[SUPPLIED DATA Boundary: Start]

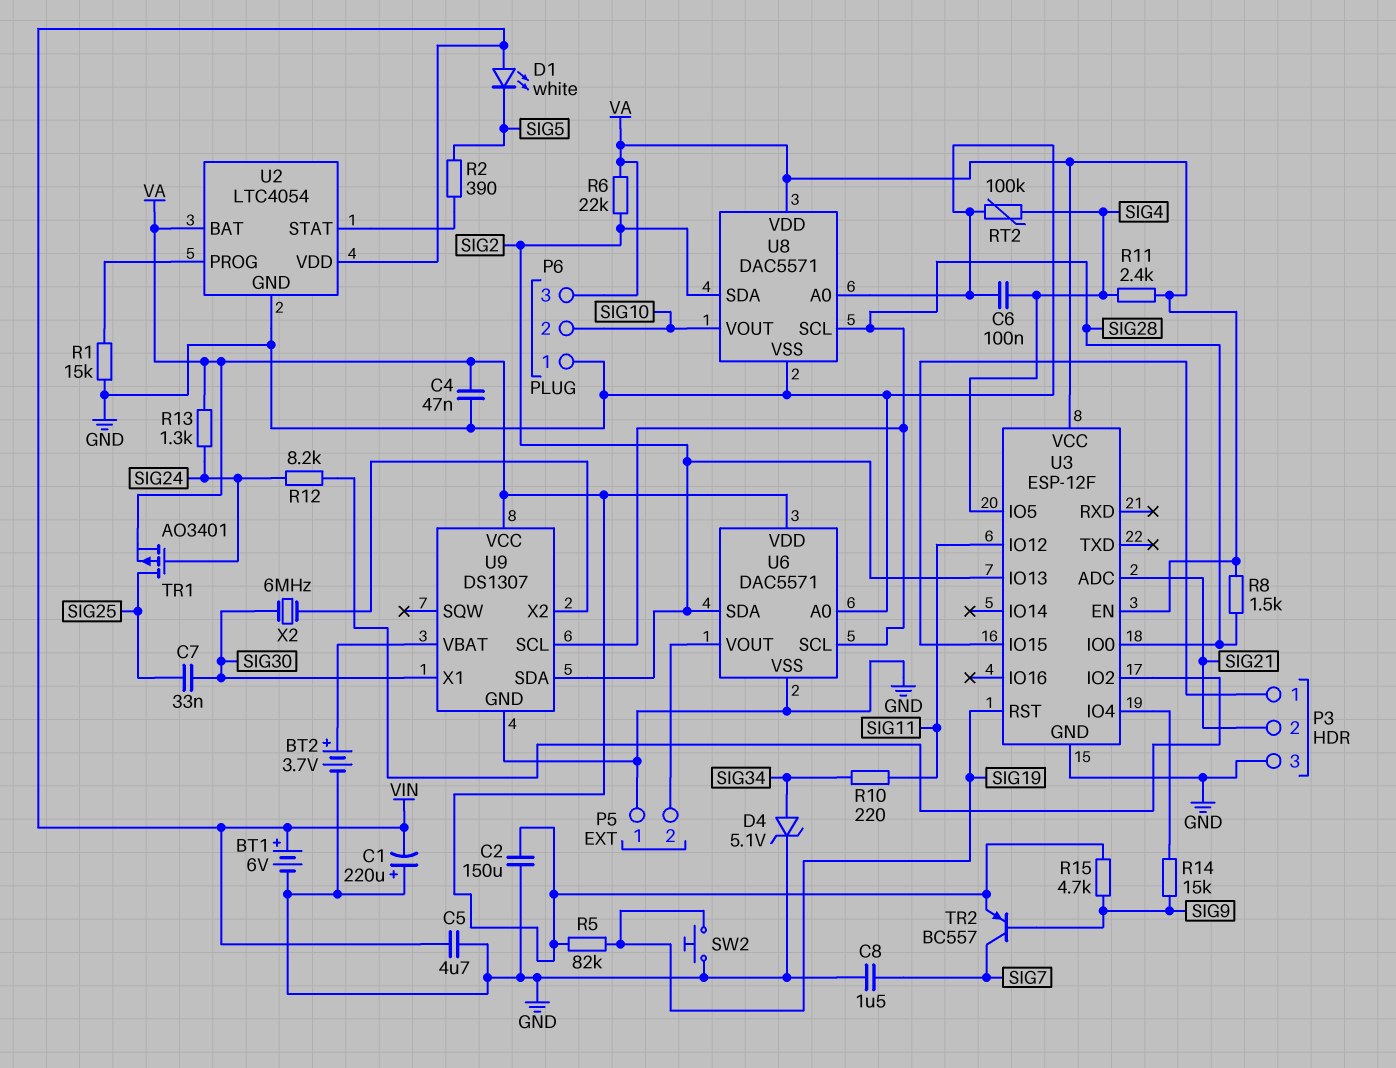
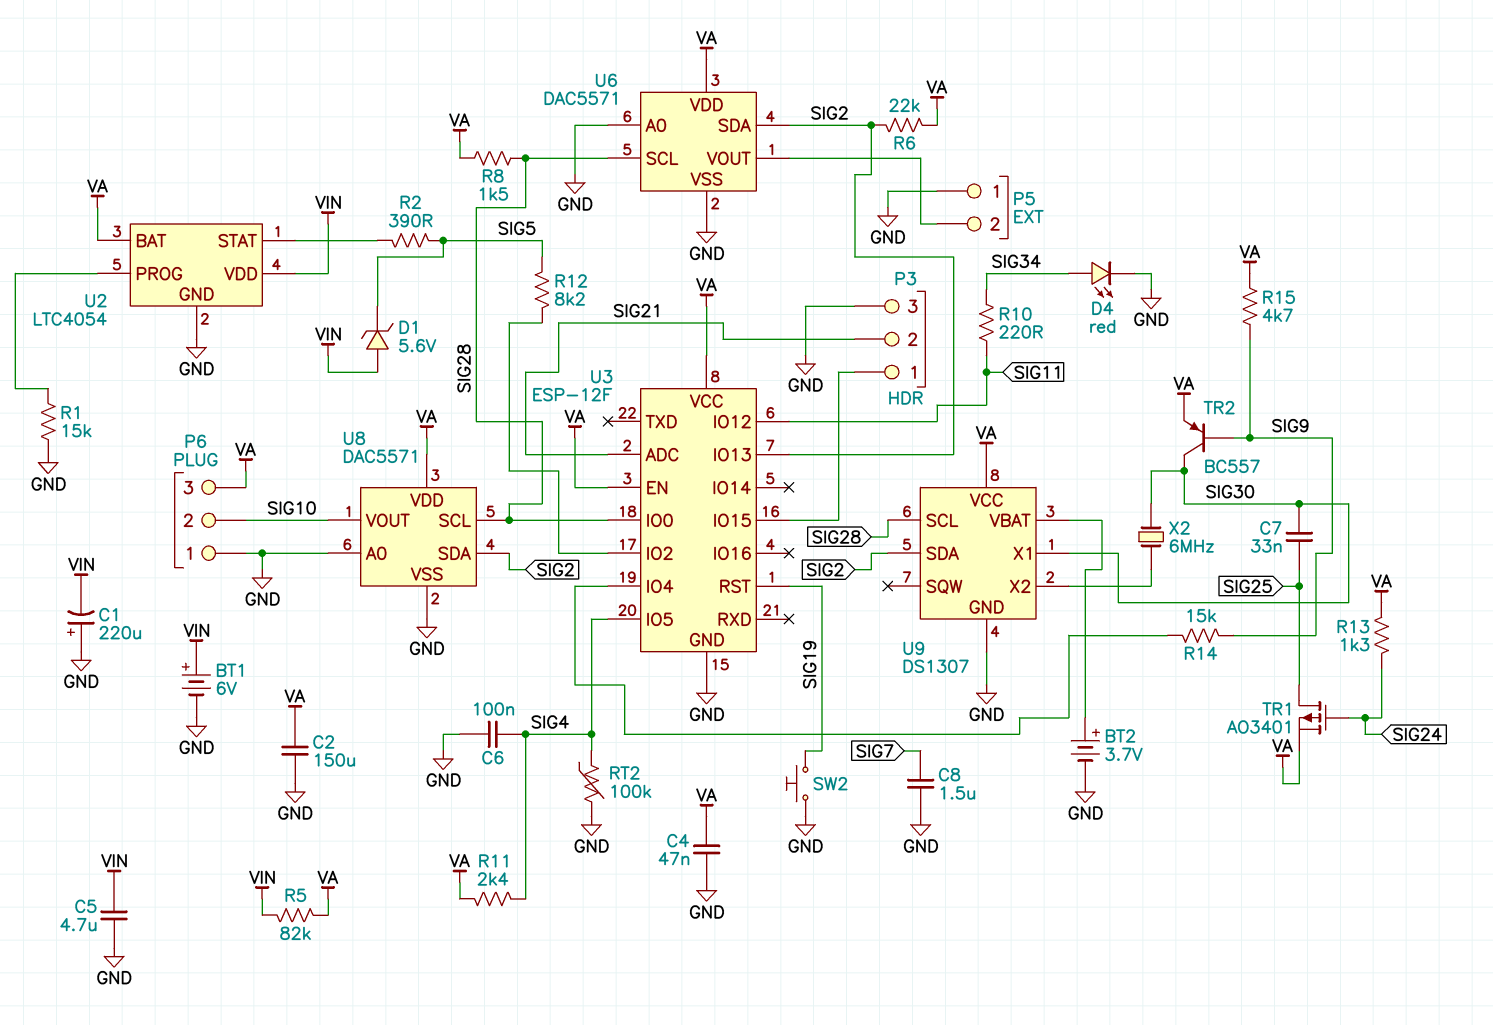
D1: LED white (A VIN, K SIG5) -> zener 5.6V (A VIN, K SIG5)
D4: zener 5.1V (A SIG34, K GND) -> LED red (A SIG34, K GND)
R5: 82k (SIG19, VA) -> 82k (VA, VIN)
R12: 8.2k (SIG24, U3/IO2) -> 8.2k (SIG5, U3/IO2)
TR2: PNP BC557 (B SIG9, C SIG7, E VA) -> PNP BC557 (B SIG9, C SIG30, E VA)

[SUPPLIED DATA Boundary: End]

EXERCISE DIRECTIONS: Transcribe each record exactly as it stands, setting aside any pictures.

RESULT FOR THIS TASK:
D1: LED white (A VIN, K SIG5) -> zener 5.6V (A VIN, K SIG5)
D4: zener 5.1V (A SIG34, K GND) -> LED red (A SIG34, K GND)
R5: 82k (SIG19, VA) -> 82k (VA, VIN)
R12: 8.2k (SIG24, U3/IO2) -> 8.2k (SIG5, U3/IO2)
TR2: PNP BC557 (B SIG9, C SIG7, E VA) -> PNP BC557 (B SIG9, C SIG30, E VA)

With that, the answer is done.